_Problem details_:
Please set down each entry exactly, omitting any picture it holds.

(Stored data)
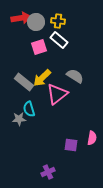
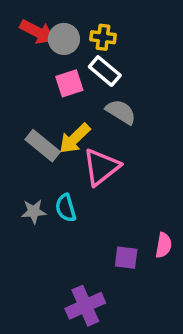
red arrow: (21, 18) -> (37, 32), turned 36
gray semicircle: (75, 76) -> (121, 112), moved
cyan semicircle: (29, 109) -> (66, 208), moved
purple cross: (48, 172) -> (85, 306), size x1.5

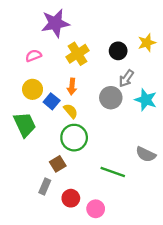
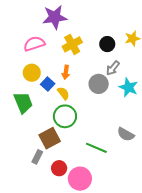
pink semicircle: (33, 56) -> (34, 44), size x1.5
brown square: (58, 164) -> (50, 138), size x1.5
pink circle: (96, 209) -> (80, 179), size x1.5

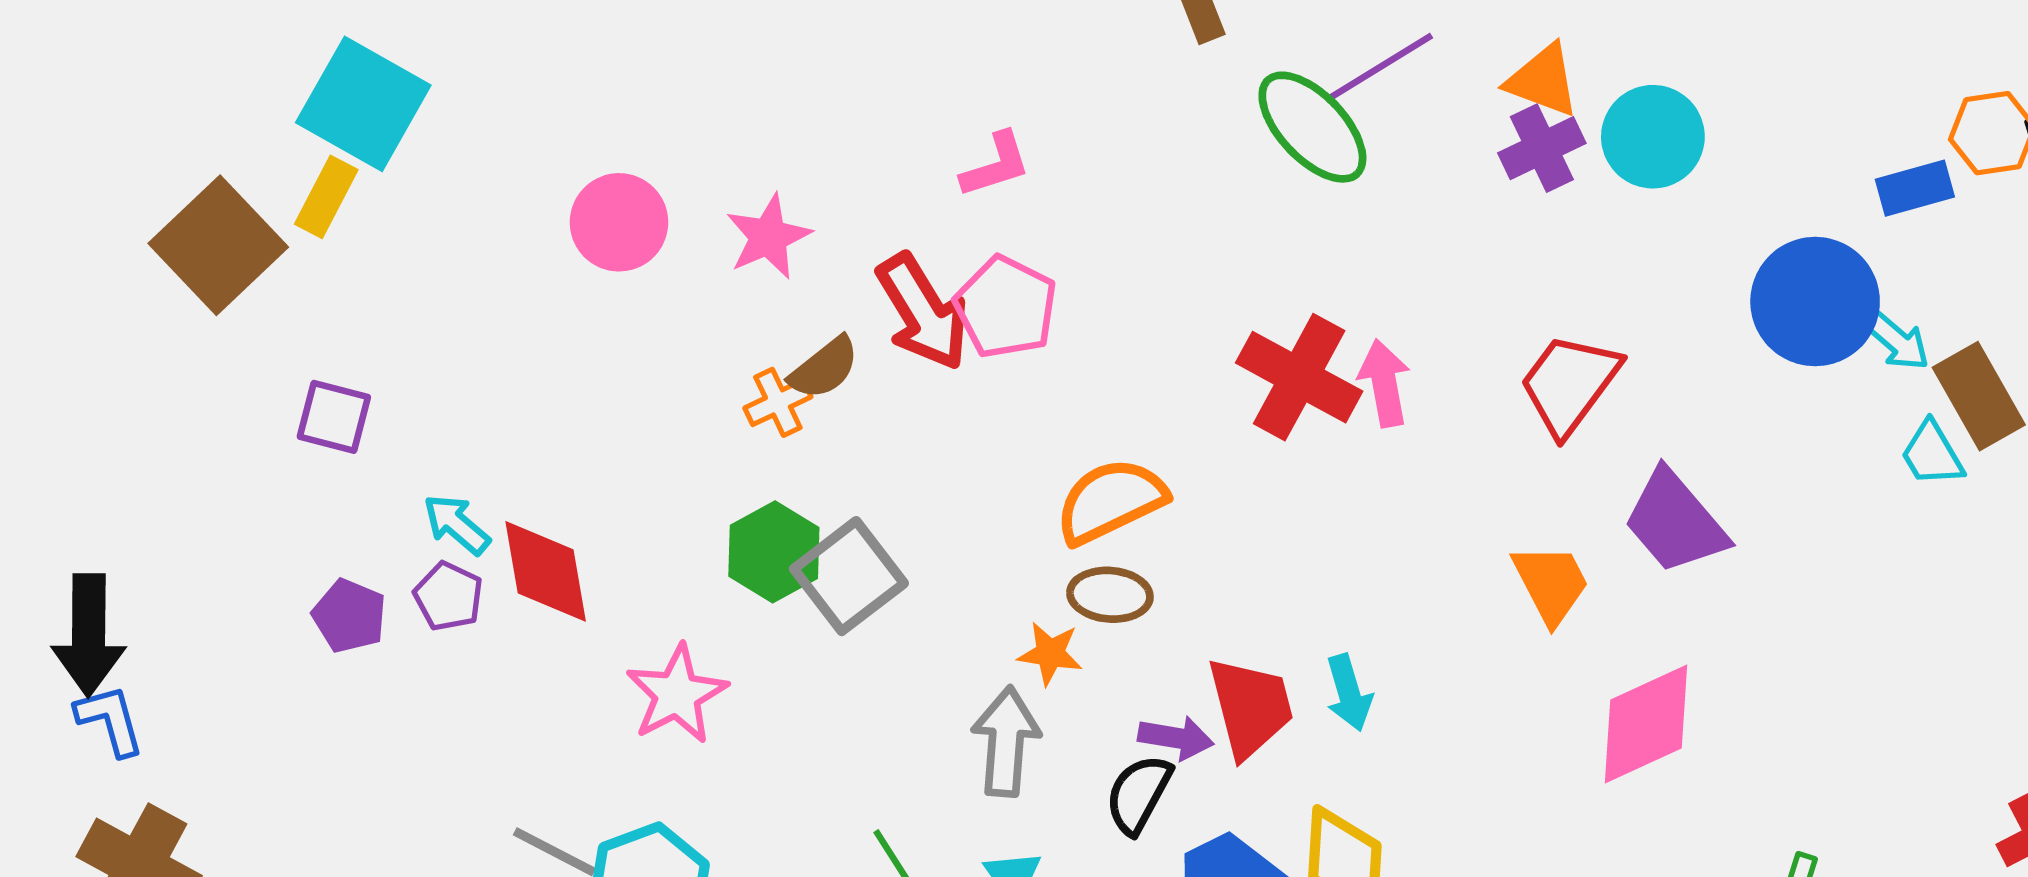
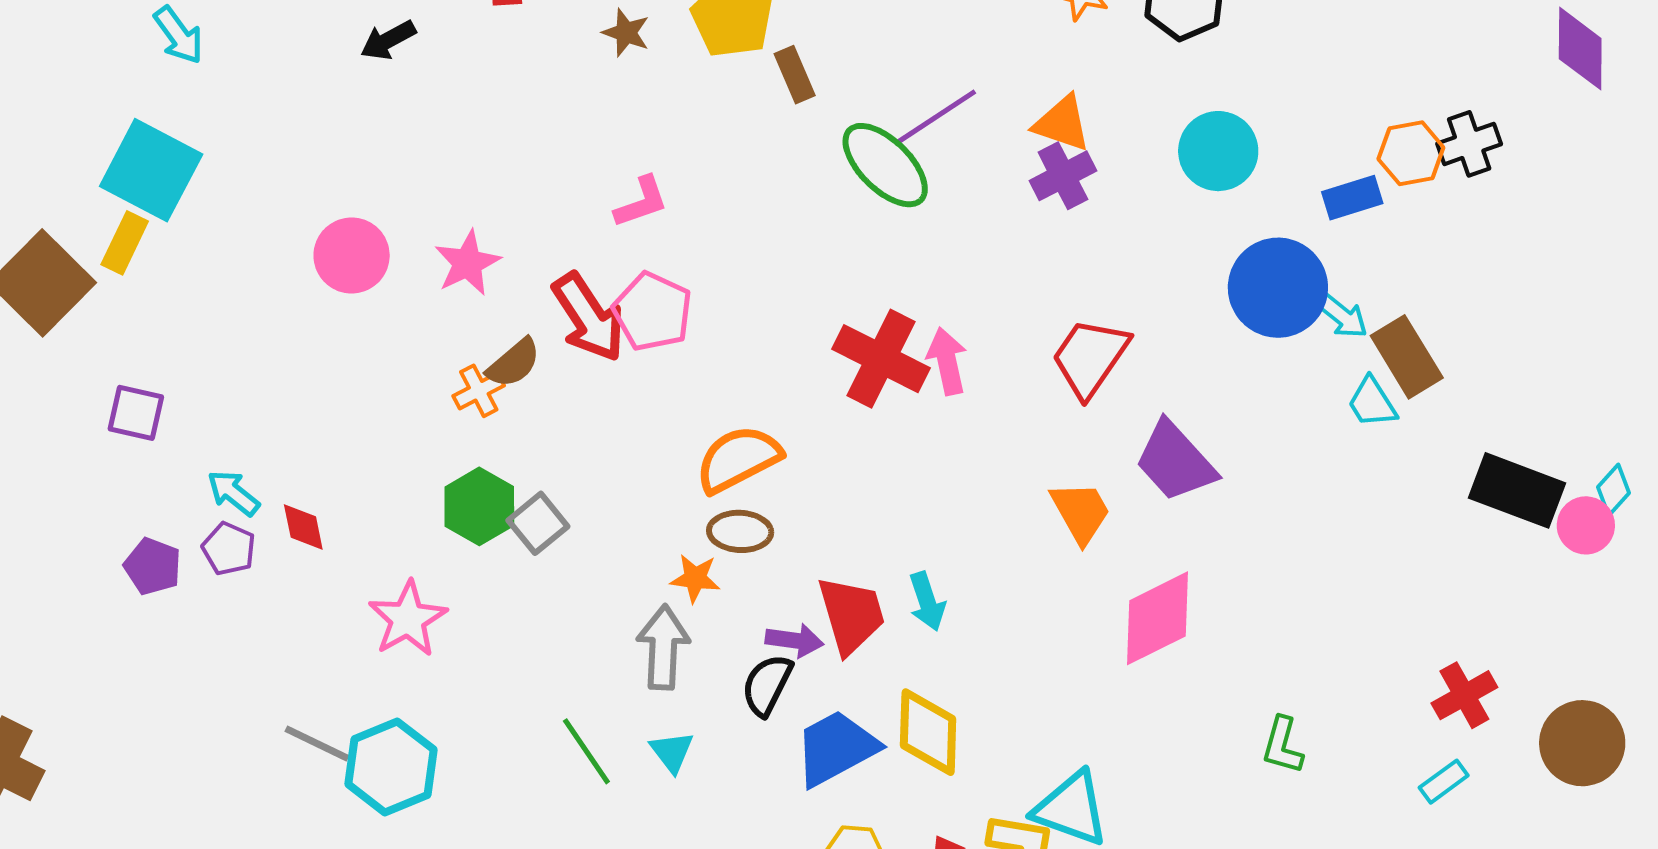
cyan circle: (1653, 137) -> (1218, 151), moved
red diamond: (546, 571) -> (303, 527), size x0.6
gray square: (849, 576) -> (538, 523), size x0.7

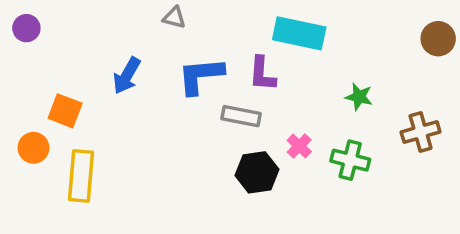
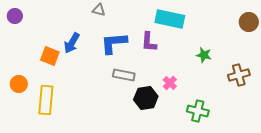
orange square: (65, 111) -> (50, 56), moved
gray rectangle: (241, 116) -> (124, 75), moved
green cross: (350, 160) -> (198, 111), moved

_The answer_:
red arrow: (21, 18) -> (37, 32), turned 36
gray semicircle: (75, 76) -> (121, 112), moved
cyan semicircle: (29, 109) -> (66, 208), moved
purple cross: (48, 172) -> (85, 306), size x1.5

pink semicircle: (33, 56) -> (34, 44), size x1.5
brown square: (58, 164) -> (50, 138), size x1.5
pink circle: (96, 209) -> (80, 179), size x1.5

cyan circle: (1653, 137) -> (1218, 151), moved
red diamond: (546, 571) -> (303, 527), size x0.6
gray square: (849, 576) -> (538, 523), size x0.7

orange square: (65, 111) -> (50, 56), moved
gray rectangle: (241, 116) -> (124, 75), moved
green cross: (350, 160) -> (198, 111), moved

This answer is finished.